--- Exercise requirements ---
Would you return the data exactly as given, except for its pictures?

--- Task material ---
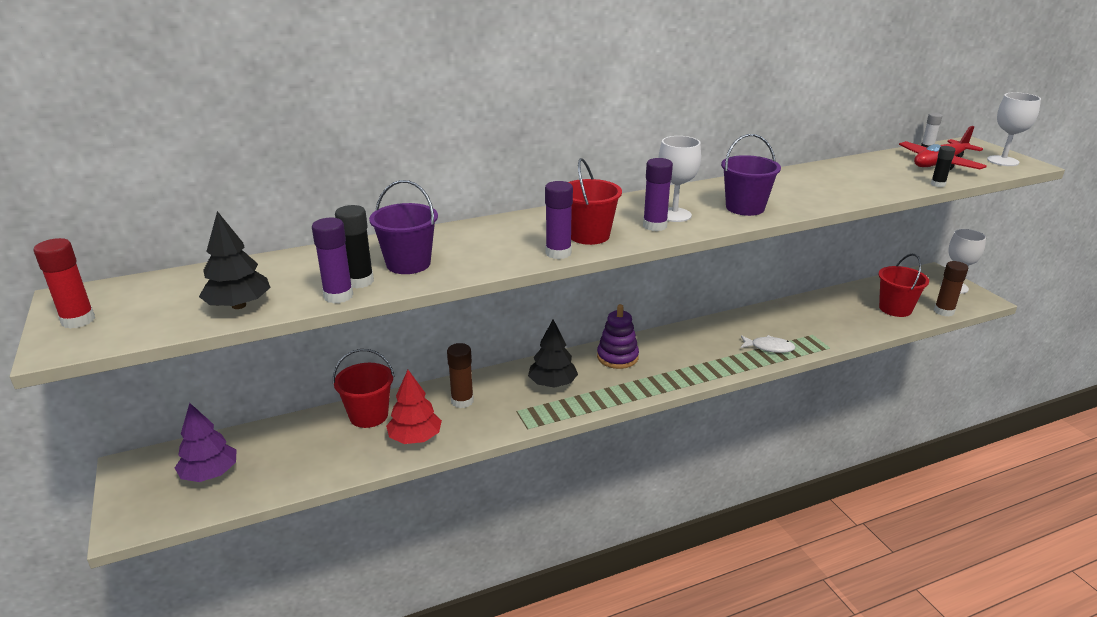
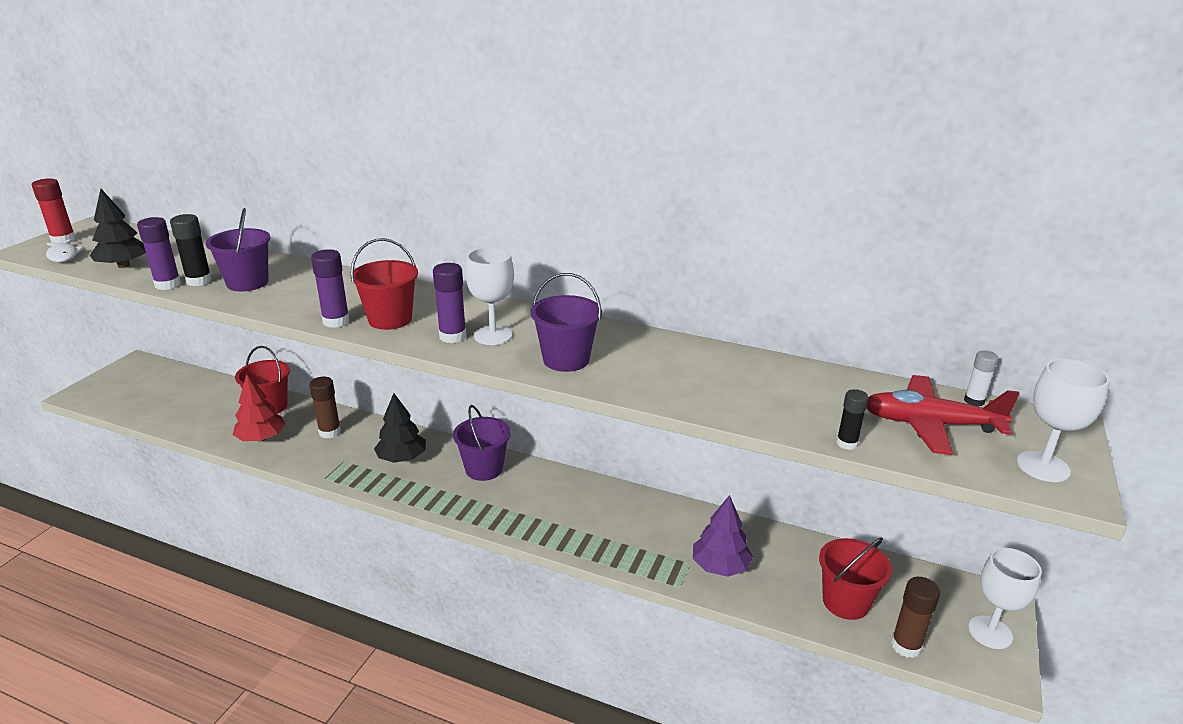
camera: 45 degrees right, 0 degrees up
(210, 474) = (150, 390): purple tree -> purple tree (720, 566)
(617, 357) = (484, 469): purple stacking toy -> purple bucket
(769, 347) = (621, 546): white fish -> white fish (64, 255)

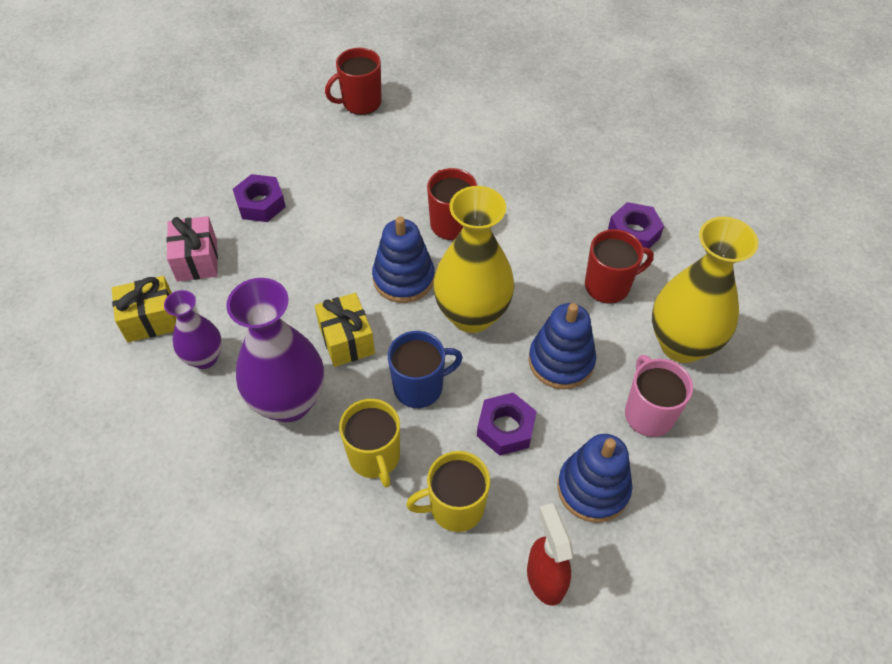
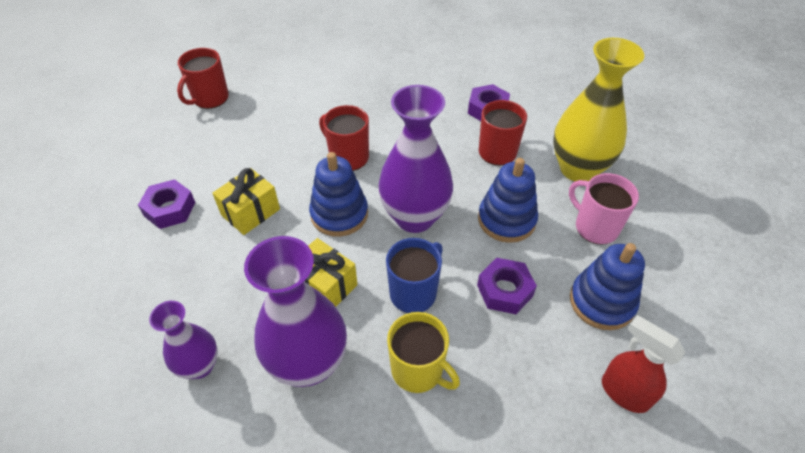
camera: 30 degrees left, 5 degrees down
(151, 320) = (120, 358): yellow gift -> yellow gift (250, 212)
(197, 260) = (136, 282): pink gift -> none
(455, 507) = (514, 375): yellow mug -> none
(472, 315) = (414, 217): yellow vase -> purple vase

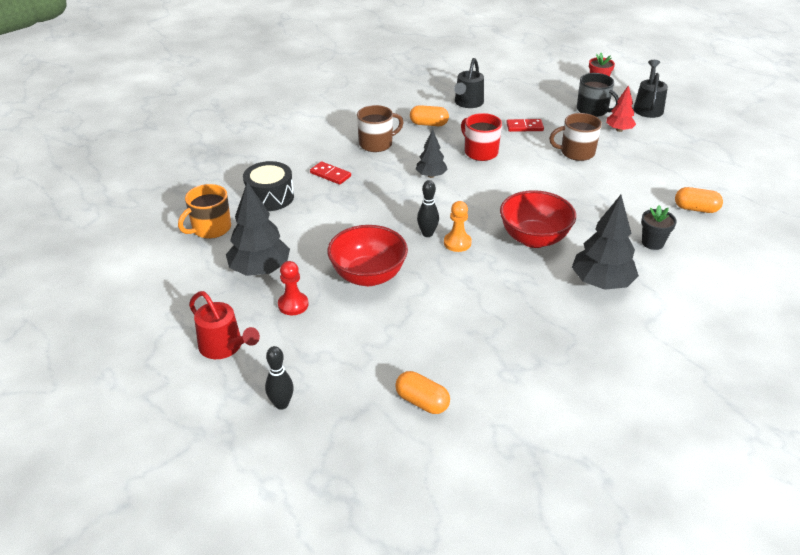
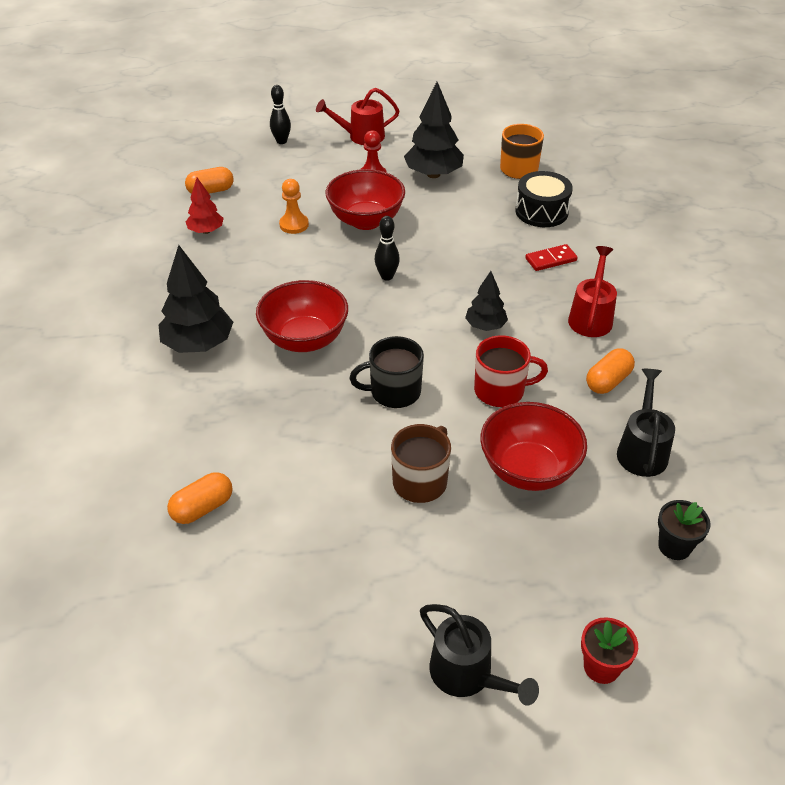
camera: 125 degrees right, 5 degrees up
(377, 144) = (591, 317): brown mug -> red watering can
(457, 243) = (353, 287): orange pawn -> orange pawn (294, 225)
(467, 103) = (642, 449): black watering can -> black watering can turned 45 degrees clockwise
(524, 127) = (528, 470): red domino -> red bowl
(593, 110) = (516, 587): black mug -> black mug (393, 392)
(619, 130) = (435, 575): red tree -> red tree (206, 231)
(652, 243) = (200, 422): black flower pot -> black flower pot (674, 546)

--- Written reply ---
camera: 45 degrees right, 0 degrees up
(210, 474) = (150, 390): purple tree -> purple tree (720, 566)
(617, 357) = (484, 469): purple stacking toy -> purple bucket
(769, 347) = (621, 546): white fish -> white fish (64, 255)

camera: 30 degrees left, 5 degrees down
(151, 320) = (120, 358): yellow gift -> yellow gift (250, 212)
(197, 260) = (136, 282): pink gift -> none
(455, 507) = (514, 375): yellow mug -> none
(472, 315) = (414, 217): yellow vase -> purple vase

camera: 125 degrees right, 5 degrees up
(377, 144) = (591, 317): brown mug -> red watering can
(457, 243) = (353, 287): orange pawn -> orange pawn (294, 225)
(467, 103) = (642, 449): black watering can -> black watering can turned 45 degrees clockwise
(524, 127) = (528, 470): red domino -> red bowl
(593, 110) = (516, 587): black mug -> black mug (393, 392)
(619, 130) = (435, 575): red tree -> red tree (206, 231)
(652, 243) = (200, 422): black flower pot -> black flower pot (674, 546)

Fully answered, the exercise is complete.